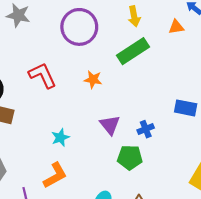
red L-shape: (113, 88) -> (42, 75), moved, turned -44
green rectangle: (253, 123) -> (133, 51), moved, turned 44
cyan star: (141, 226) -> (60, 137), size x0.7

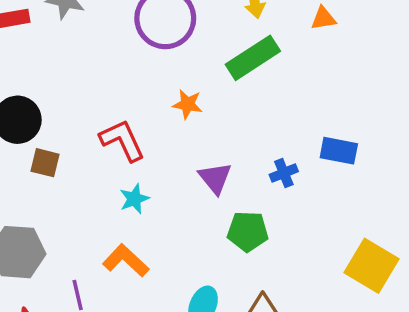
red L-shape: (42, 75) -> (122, 140), moved
blue cross: (146, 129) -> (284, 173), moved
orange L-shape: (55, 175) -> (126, 261), turned -108

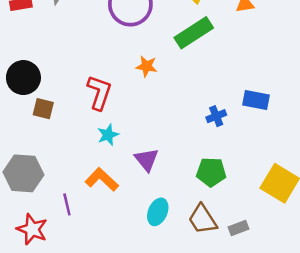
red L-shape: (122, 140) -> (99, 92), turned 44
purple triangle: (215, 178) -> (147, 160), moved
green pentagon: (248, 231) -> (211, 172), moved

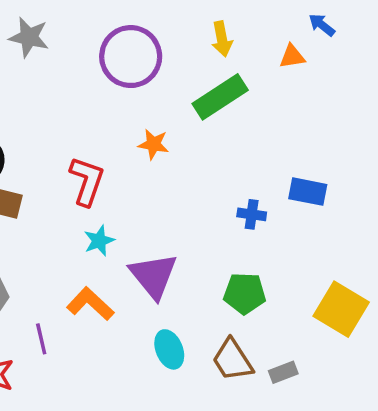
blue cross: (216, 116) -> (252, 214), turned 30
purple triangle: (147, 160) -> (153, 276), size x1.4
cyan ellipse: (158, 212) -> (169, 349), turned -45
= = = = =
- YOUR INSTRUCTIONS
What is needed is every line from the one with "cyan star: (141, 226) -> (60, 137), size x0.7" to the final line of the listing above, set down exactly and with the pictures left out.

- FINISHED TASK
cyan star: (141, 226) -> (60, 137), size x0.7

red L-shape: (42, 75) -> (122, 140), moved
blue cross: (146, 129) -> (284, 173), moved
orange L-shape: (55, 175) -> (126, 261), turned -108

red L-shape: (122, 140) -> (99, 92), turned 44
purple triangle: (215, 178) -> (147, 160), moved
green pentagon: (248, 231) -> (211, 172), moved

blue cross: (216, 116) -> (252, 214), turned 30
purple triangle: (147, 160) -> (153, 276), size x1.4
cyan ellipse: (158, 212) -> (169, 349), turned -45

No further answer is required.